=== DATA FOR THE TASK ===
============

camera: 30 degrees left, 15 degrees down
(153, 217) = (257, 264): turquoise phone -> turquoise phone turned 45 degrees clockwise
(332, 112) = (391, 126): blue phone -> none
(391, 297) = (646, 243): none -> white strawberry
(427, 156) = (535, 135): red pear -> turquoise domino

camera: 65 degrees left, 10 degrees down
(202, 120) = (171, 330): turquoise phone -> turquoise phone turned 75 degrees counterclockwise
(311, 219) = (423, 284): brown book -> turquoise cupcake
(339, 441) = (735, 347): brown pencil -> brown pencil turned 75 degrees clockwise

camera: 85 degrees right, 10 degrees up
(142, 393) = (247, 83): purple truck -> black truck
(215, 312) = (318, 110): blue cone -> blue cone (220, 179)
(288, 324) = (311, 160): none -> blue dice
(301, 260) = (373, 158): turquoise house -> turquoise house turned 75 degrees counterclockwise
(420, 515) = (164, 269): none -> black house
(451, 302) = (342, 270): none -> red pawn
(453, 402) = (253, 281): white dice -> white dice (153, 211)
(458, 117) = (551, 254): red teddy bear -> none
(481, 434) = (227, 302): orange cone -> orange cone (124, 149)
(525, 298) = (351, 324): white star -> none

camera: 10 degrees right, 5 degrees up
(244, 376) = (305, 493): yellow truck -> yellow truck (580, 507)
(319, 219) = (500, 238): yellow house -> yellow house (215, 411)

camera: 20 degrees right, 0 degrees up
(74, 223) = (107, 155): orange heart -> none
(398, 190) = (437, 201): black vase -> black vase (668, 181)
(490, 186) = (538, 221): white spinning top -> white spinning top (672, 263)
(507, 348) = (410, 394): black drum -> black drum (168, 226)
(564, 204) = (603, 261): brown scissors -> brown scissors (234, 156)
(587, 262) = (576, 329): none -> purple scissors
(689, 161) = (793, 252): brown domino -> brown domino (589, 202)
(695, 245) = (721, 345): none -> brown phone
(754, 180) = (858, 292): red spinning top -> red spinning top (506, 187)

============

Reproduce every entry, word for word.

=== SOLUTION TO THE PROBLEM ===
camera: 30 degrees left, 15 degrees down
(153, 217) = (257, 264): turquoise phone -> turquoise phone turned 45 degrees clockwise
(332, 112) = (391, 126): blue phone -> none
(391, 297) = (646, 243): none -> white strawberry
(427, 156) = (535, 135): red pear -> turquoise domino

camera: 65 degrees left, 10 degrees down
(202, 120) = (171, 330): turquoise phone -> turquoise phone turned 75 degrees counterclockwise
(311, 219) = (423, 284): brown book -> turquoise cupcake
(339, 441) = (735, 347): brown pencil -> brown pencil turned 75 degrees clockwise

camera: 85 degrees right, 10 degrees up
(142, 393) = (247, 83): purple truck -> black truck
(215, 312) = (318, 110): blue cone -> blue cone (220, 179)
(288, 324) = (311, 160): none -> blue dice
(301, 260) = (373, 158): turquoise house -> turquoise house turned 75 degrees counterclockwise
(420, 515) = (164, 269): none -> black house
(451, 302) = (342, 270): none -> red pawn
(453, 402) = (253, 281): white dice -> white dice (153, 211)
(458, 117) = (551, 254): red teddy bear -> none
(481, 434) = (227, 302): orange cone -> orange cone (124, 149)
(525, 298) = (351, 324): white star -> none

camera: 10 degrees right, 5 degrees up
(244, 376) = (305, 493): yellow truck -> yellow truck (580, 507)
(319, 219) = (500, 238): yellow house -> yellow house (215, 411)

camera: 20 degrees right, 0 degrees up
(74, 223) = (107, 155): orange heart -> none
(398, 190) = (437, 201): black vase -> black vase (668, 181)
(490, 186) = (538, 221): white spinning top -> white spinning top (672, 263)
(507, 348) = (410, 394): black drum -> black drum (168, 226)
(564, 204) = (603, 261): brown scissors -> brown scissors (234, 156)
(587, 262) = (576, 329): none -> purple scissors
(689, 161) = (793, 252): brown domino -> brown domino (589, 202)
(695, 245) = (721, 345): none -> brown phone
(754, 180) = (858, 292): red spinning top -> red spinning top (506, 187)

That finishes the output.